Work to complete
Retype, exactly and only, each line from the one containing "grey brick C3" to the end of the records below.

Source data
────

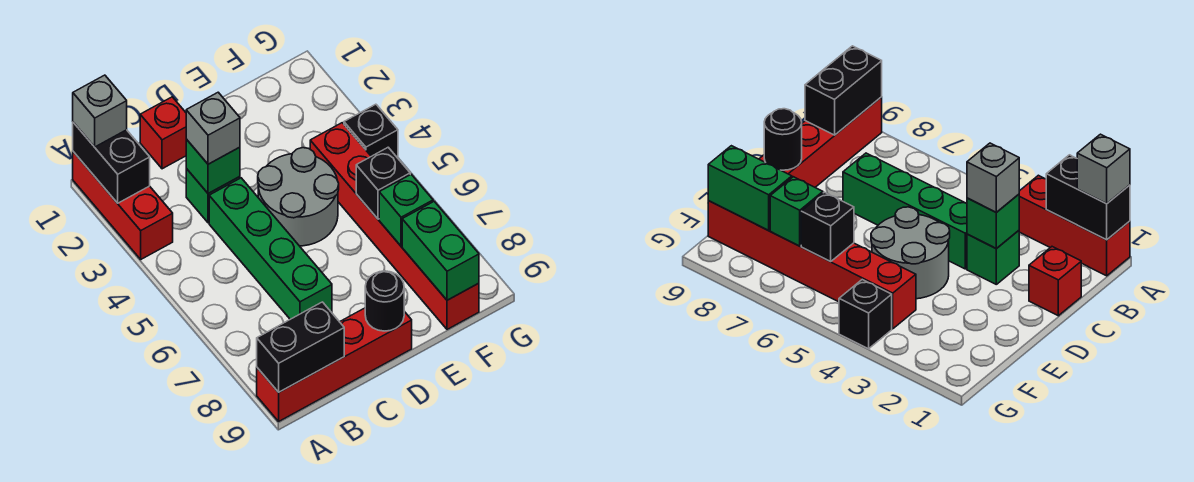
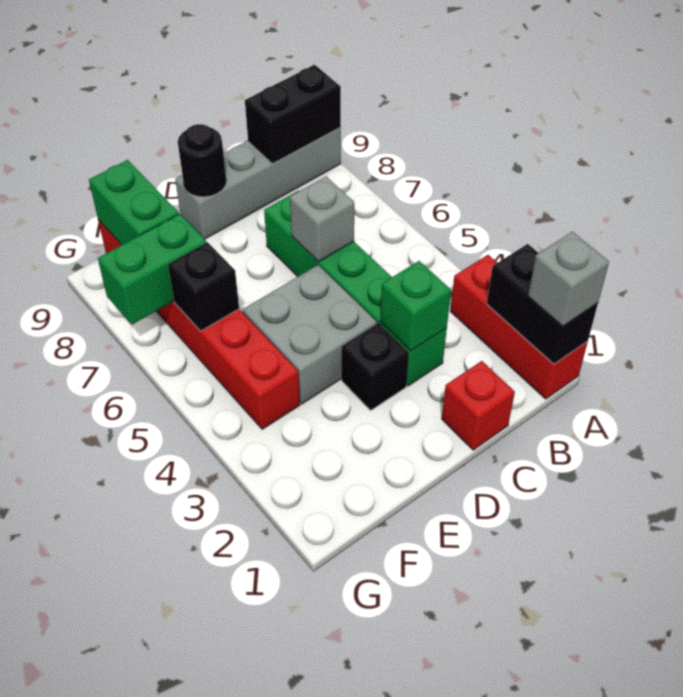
red brick A9:D9 level 1 -> grey brick A9:D9 level 1
grey brick C3 level 3 -> grey brick C6 level 2
grey round brick D4:E5 level 1 -> grey brick D4:E5 level 1
green brick F7 level 2 -> green brick F7:G7 level 2
black brick G4 level 1 -> black brick D3 level 1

────

Expected answer
grey brick C3 level 3 -> grey brick C6 level 2
grey round brick D4:E5 level 1 -> grey brick D4:E5 level 1
green brick F7 level 2 -> green brick F7:G7 level 2
black brick G4 level 1 -> black brick D3 level 1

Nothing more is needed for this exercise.